═════ SOURCE DATA ═════

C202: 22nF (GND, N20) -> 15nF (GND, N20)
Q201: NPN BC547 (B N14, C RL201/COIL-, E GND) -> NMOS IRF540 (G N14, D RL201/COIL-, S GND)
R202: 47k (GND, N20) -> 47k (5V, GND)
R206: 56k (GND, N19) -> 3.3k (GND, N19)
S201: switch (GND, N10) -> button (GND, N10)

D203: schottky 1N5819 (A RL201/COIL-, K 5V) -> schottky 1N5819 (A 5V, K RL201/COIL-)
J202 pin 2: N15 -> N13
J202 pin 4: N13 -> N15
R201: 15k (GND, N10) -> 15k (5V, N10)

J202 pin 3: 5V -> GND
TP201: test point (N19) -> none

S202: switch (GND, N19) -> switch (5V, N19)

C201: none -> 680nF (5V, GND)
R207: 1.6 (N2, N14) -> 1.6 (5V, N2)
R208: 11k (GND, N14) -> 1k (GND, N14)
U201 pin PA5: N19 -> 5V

═════

→ ACTION ITEM
Starting at the line that contains "TP201: test point (N19) -> none", write out every line through the end of the entries, exactly and with nothing added.

→ RESULT OF THIS EXERCISE
TP201: test point (N19) -> none

S202: switch (GND, N19) -> switch (5V, N19)

C201: none -> 680nF (5V, GND)
R207: 1.6 (N2, N14) -> 1.6 (5V, N2)
R208: 11k (GND, N14) -> 1k (GND, N14)
U201 pin PA5: N19 -> 5V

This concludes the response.